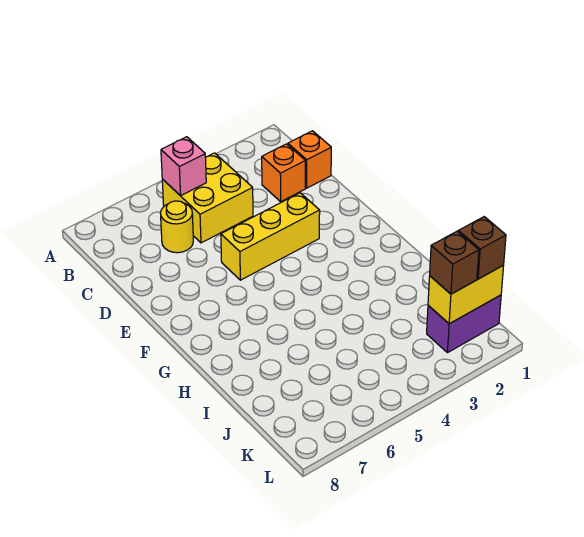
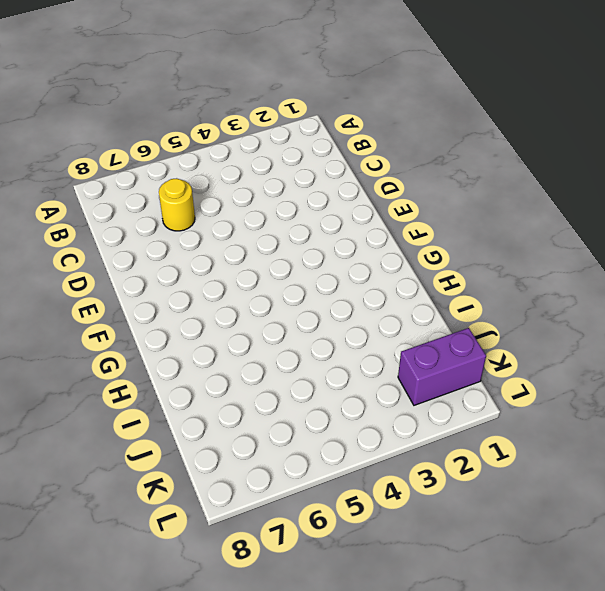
none -> yellow brick B4:C5 level 1
none -> orange brick C1 level 1

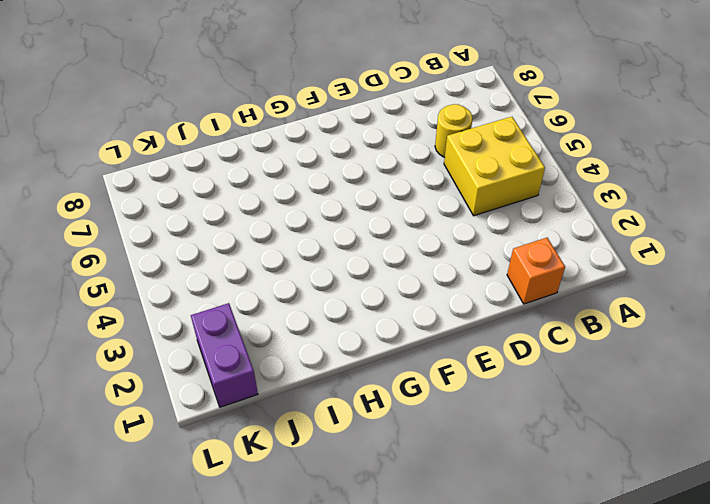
none -> orange brick C2 level 1
none -> yellow brick E3:E5 level 1

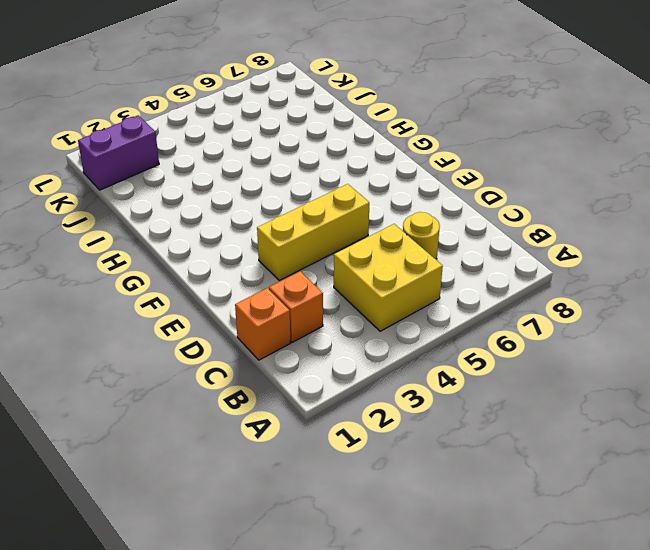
none -> pink brick B5 level 2
none -> yellow brick K1:K2 level 2

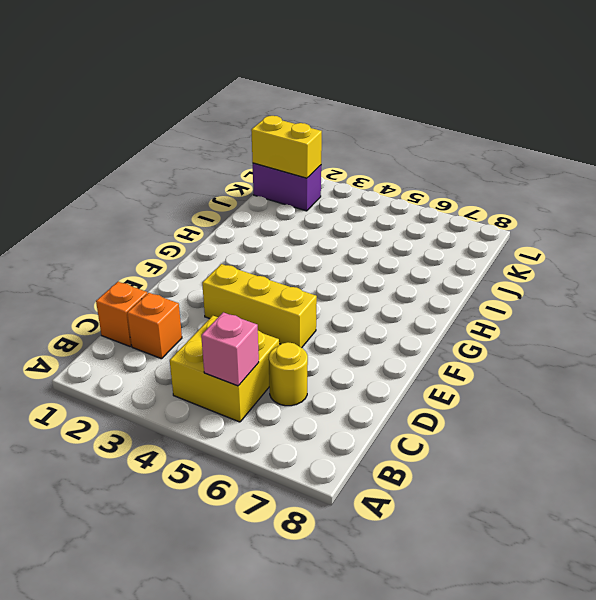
none -> brown brick K1 level 3
none -> brown brick K2 level 3

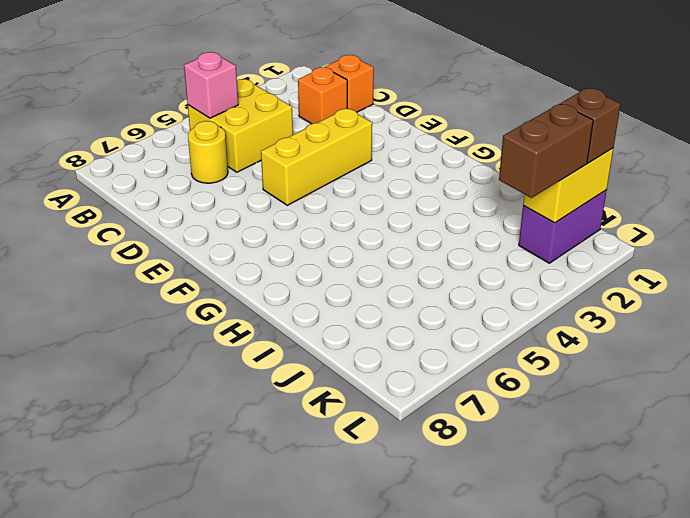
brown brick K2:K3 level 3 -> brown brick K2 level 3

++++++++++++++++++++

_Problem details_
Check each line of the listing above. Copy it if it holds the string "orange".

_Solution to the exercise_
none -> orange brick C1 level 1
none -> orange brick C2 level 1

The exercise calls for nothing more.